EXERCISE AIM ▸
Any pictures in the records below should be skipped; write out everything else exactly.

EXTRACTED DATA ▸
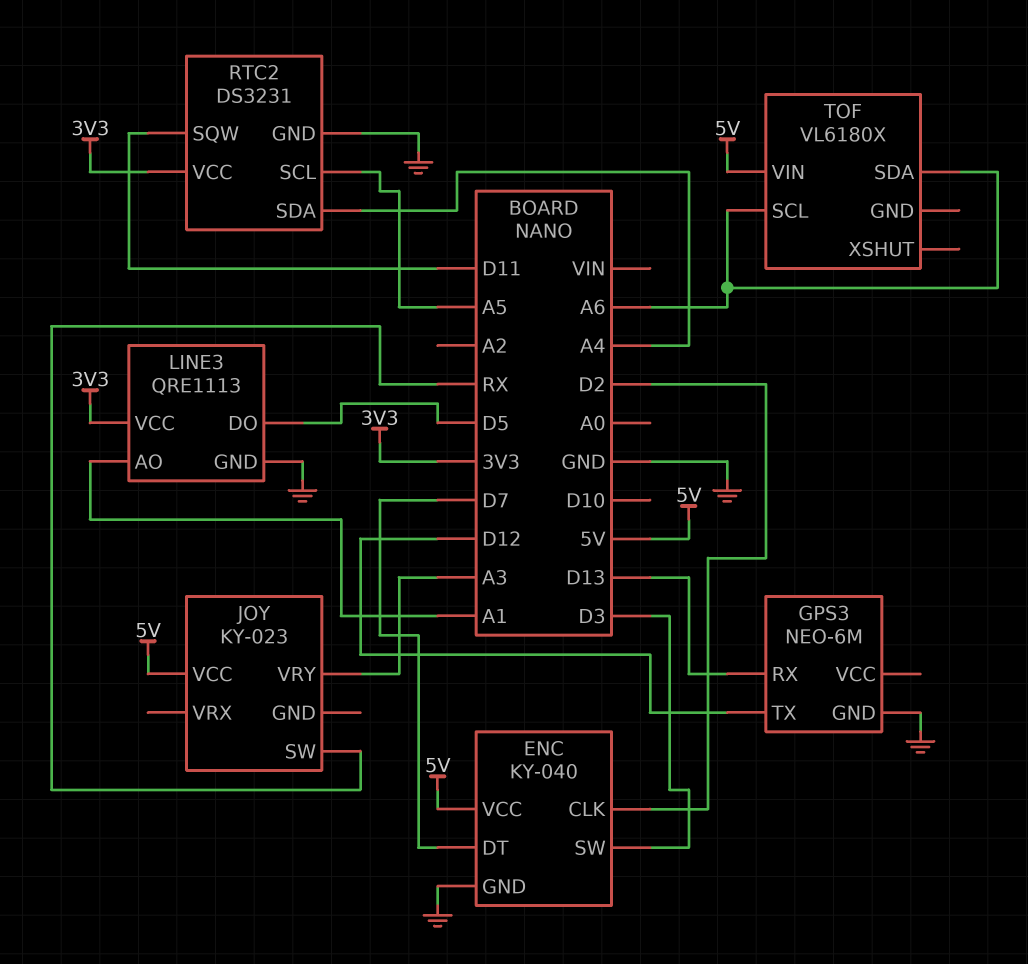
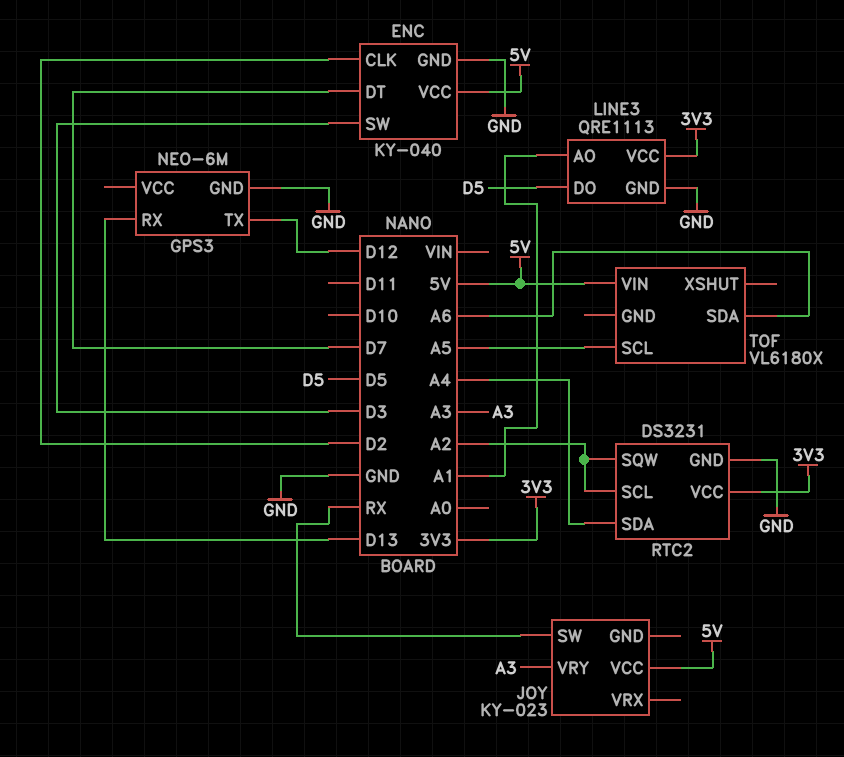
RTC2 pin SCL: A5 -> A2
RTC2 pin SQW: D11 -> A2
TOF pin SCL: A6 -> A5

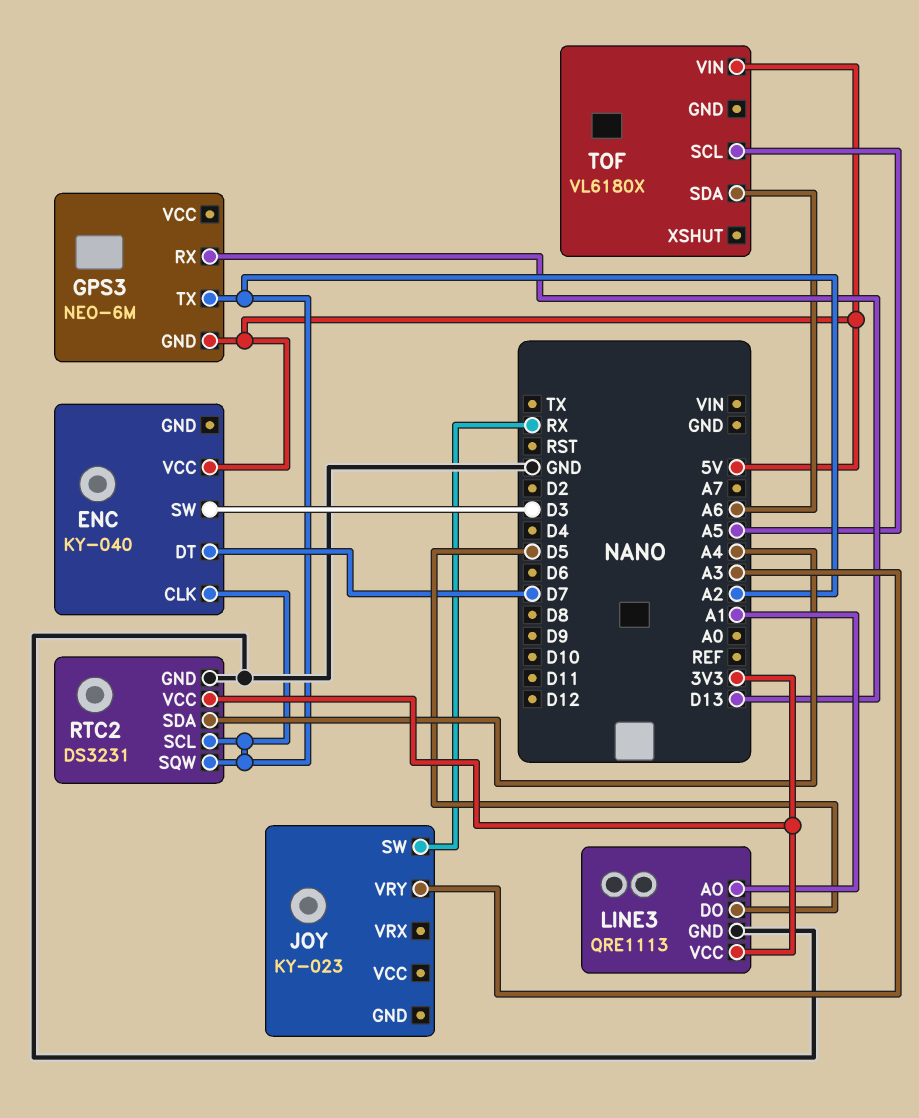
ENC pin CLK: D2 -> A2
ENC pin GND: GND -> none
GPS3 pin GND: GND -> 5V
GPS3 pin TX: D12 -> A2
JOY pin VCC: 5V -> none

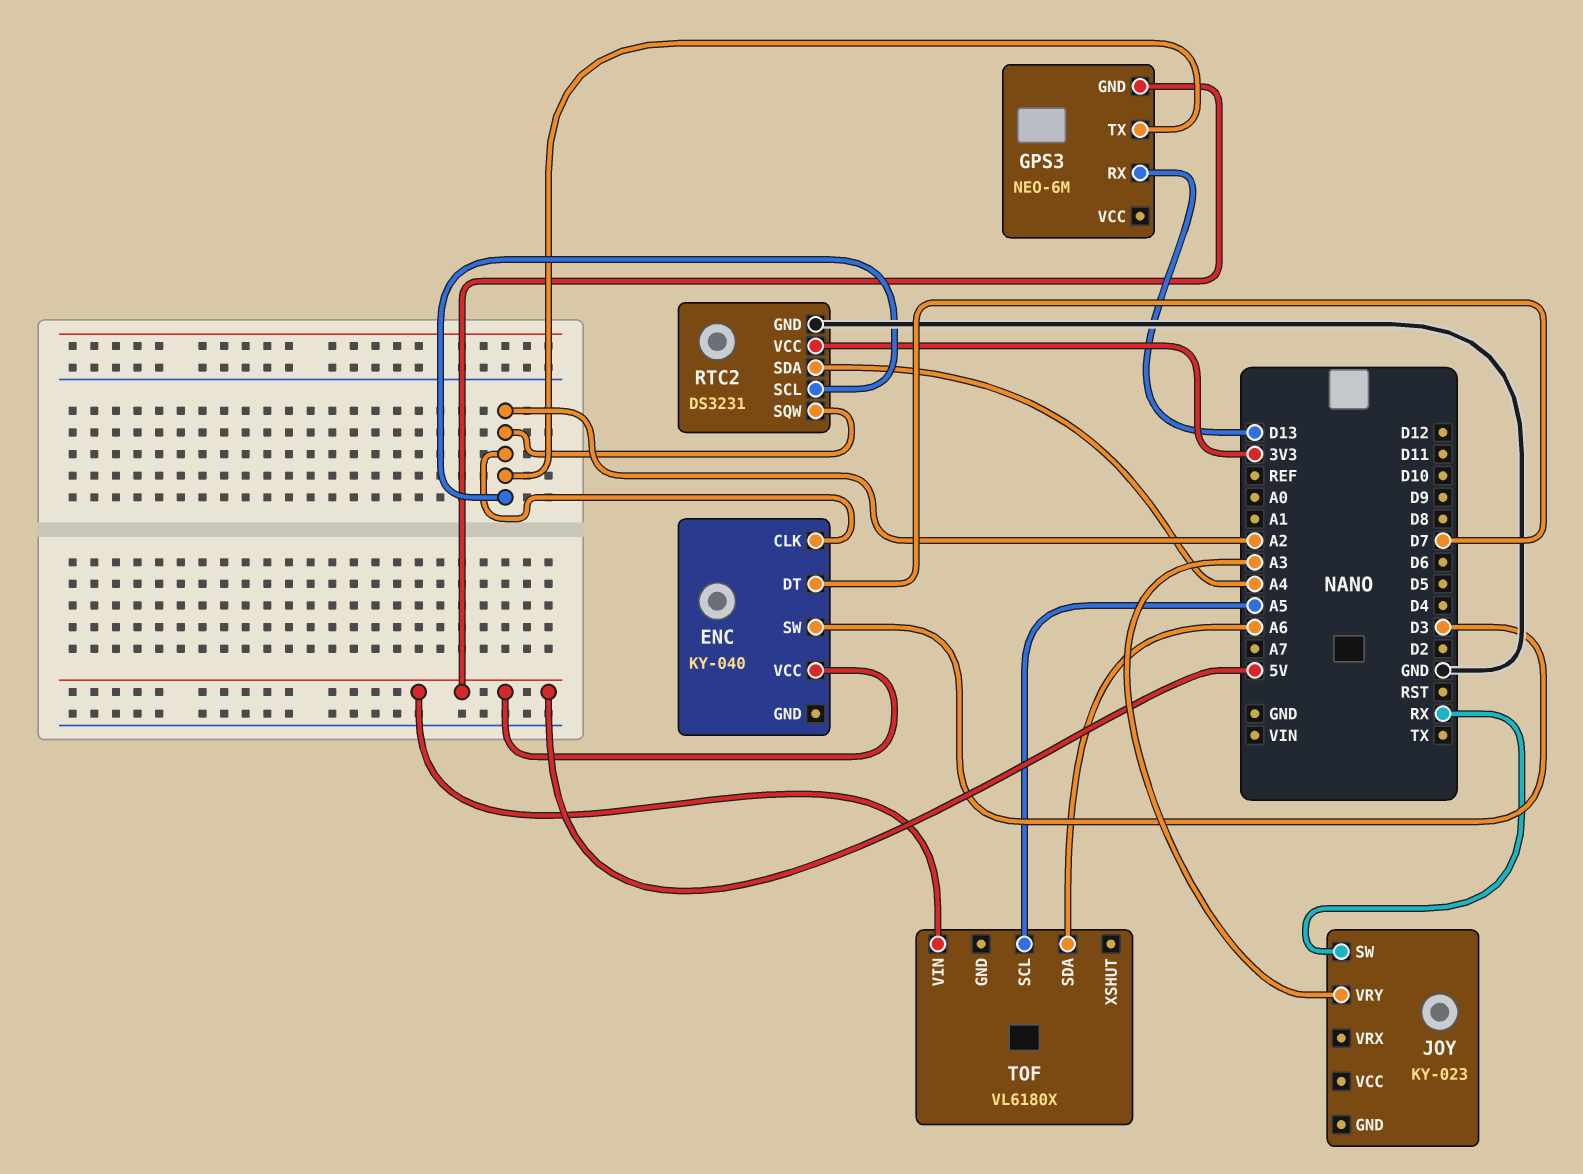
LINE3: QRE1113 -> none
LINE3 pin AO: A1 -> none
LINE3 pin DO: D5 -> none
LINE3 pin GND: GND -> none
LINE3 pin VCC: 3V3 -> none

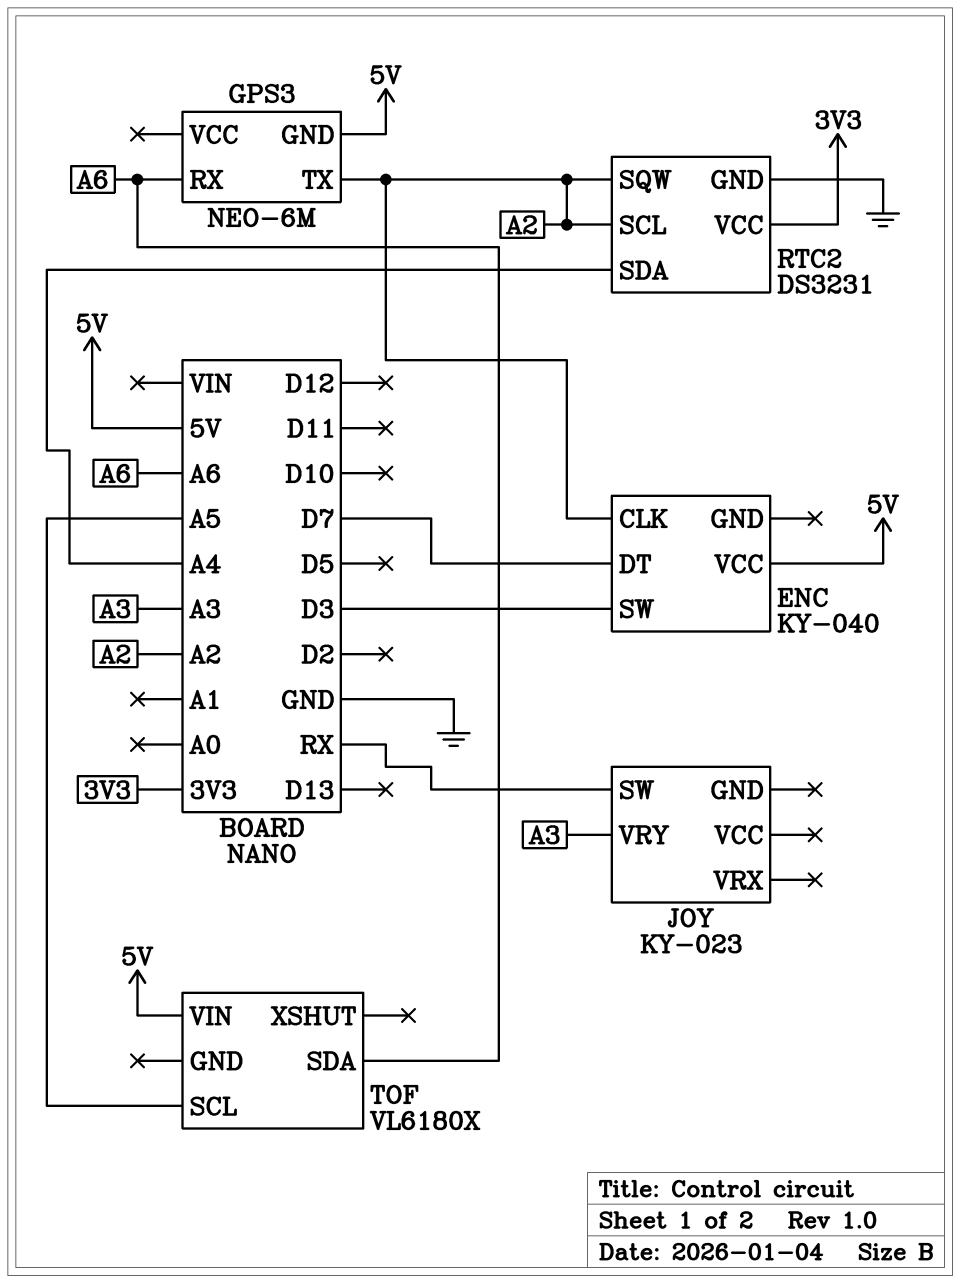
GPS3 pin RX: D13 -> A6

TASK SOLUTION ▸
RTC2 pin SCL: A5 -> A2
RTC2 pin SQW: D11 -> A2
TOF pin SCL: A6 -> A5

ENC pin CLK: D2 -> A2
ENC pin GND: GND -> none
GPS3 pin GND: GND -> 5V
GPS3 pin TX: D12 -> A2
JOY pin VCC: 5V -> none

LINE3: QRE1113 -> none
LINE3 pin AO: A1 -> none
LINE3 pin DO: D5 -> none
LINE3 pin GND: GND -> none
LINE3 pin VCC: 3V3 -> none

GPS3 pin RX: D13 -> A6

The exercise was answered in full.